▶ [Required action]
How many lines in the records below contain the word "stick"? Answer with the number alone.
___ Recorded data
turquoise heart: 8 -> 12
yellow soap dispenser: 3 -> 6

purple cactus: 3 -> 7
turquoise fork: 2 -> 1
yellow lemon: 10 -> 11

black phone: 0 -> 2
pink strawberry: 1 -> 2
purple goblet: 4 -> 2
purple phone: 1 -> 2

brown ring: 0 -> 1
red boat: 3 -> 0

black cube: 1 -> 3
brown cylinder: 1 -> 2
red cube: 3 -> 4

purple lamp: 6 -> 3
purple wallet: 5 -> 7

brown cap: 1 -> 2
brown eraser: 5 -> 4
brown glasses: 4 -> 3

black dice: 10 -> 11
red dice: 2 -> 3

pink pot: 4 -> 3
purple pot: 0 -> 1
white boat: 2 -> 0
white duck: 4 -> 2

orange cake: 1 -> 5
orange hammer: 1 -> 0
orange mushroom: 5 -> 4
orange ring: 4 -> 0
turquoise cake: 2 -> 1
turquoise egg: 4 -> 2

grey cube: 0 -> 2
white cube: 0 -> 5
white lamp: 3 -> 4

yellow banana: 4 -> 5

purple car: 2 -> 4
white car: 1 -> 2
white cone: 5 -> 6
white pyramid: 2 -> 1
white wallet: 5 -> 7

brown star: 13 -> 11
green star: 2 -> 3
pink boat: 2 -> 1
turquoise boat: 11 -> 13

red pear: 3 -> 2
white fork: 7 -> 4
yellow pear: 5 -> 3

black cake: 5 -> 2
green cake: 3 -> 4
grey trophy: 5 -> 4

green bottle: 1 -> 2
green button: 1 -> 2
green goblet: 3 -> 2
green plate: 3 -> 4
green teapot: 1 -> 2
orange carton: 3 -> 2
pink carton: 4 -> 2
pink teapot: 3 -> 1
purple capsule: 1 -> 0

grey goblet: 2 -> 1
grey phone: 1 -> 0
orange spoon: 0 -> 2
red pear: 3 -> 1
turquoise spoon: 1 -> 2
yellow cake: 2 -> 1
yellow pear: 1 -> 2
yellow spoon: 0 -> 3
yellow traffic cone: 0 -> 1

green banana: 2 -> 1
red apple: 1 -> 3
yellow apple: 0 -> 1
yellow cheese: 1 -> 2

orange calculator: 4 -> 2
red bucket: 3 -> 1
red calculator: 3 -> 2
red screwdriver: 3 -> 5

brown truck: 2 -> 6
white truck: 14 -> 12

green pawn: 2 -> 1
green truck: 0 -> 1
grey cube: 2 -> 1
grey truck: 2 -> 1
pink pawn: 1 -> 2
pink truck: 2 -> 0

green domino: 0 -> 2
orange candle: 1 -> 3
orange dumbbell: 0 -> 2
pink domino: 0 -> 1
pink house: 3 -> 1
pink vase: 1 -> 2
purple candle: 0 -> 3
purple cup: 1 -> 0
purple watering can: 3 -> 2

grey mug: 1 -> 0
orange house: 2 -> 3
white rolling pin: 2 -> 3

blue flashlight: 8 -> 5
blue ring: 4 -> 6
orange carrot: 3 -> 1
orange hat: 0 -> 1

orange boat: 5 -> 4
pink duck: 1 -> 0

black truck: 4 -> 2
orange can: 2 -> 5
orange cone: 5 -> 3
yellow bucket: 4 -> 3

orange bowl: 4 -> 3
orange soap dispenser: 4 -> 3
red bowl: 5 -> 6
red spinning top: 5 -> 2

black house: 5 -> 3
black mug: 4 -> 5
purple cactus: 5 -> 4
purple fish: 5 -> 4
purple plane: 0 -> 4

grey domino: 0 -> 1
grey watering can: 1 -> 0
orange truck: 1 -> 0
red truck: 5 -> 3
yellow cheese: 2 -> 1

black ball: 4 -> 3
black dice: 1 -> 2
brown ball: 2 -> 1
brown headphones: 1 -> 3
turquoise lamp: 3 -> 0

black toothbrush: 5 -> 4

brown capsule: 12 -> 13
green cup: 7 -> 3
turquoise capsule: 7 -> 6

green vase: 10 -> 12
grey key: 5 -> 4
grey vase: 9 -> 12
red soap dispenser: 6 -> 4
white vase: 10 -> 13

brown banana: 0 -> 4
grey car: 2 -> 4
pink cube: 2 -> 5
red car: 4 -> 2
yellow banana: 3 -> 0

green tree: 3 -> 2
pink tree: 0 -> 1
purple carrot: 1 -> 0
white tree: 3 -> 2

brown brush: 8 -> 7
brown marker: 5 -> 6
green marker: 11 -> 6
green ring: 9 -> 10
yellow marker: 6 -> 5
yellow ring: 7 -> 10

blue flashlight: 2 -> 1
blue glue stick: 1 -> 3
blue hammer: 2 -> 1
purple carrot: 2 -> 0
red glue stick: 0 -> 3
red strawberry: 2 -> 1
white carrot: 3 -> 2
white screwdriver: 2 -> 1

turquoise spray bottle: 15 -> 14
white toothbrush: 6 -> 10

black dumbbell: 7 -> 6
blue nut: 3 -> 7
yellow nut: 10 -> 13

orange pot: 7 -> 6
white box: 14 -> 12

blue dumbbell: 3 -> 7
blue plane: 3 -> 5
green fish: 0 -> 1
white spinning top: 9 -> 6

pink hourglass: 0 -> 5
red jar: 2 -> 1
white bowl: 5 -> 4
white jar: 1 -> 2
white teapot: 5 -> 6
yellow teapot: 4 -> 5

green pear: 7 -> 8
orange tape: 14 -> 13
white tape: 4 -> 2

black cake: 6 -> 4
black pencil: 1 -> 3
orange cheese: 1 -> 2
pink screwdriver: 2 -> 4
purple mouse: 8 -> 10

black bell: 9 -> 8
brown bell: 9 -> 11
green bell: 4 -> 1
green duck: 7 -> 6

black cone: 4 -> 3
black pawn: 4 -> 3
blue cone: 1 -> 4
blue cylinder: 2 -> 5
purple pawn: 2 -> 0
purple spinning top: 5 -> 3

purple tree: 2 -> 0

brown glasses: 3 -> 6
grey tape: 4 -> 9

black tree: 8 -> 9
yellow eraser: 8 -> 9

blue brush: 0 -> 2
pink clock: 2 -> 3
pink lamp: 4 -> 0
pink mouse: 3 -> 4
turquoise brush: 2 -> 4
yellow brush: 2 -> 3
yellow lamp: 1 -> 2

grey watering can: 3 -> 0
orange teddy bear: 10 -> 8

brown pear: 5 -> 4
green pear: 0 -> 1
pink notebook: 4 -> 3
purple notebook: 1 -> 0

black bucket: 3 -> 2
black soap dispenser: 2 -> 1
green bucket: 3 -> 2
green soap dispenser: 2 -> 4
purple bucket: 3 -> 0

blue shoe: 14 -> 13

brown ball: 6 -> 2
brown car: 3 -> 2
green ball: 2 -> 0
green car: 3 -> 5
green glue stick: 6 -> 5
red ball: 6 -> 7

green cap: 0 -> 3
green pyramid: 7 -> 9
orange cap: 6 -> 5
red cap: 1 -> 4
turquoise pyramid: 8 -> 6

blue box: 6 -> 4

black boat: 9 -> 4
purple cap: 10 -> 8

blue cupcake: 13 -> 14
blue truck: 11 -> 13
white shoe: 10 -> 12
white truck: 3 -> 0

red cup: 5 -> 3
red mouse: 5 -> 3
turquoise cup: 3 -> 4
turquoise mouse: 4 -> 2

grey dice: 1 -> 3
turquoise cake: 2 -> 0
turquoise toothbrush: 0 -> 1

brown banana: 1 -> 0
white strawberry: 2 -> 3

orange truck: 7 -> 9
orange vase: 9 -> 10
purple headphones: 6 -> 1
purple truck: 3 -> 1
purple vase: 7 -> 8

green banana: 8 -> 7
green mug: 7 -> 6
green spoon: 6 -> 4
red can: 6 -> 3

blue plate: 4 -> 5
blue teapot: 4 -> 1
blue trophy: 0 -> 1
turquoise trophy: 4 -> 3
______
▶ [Answer box]
3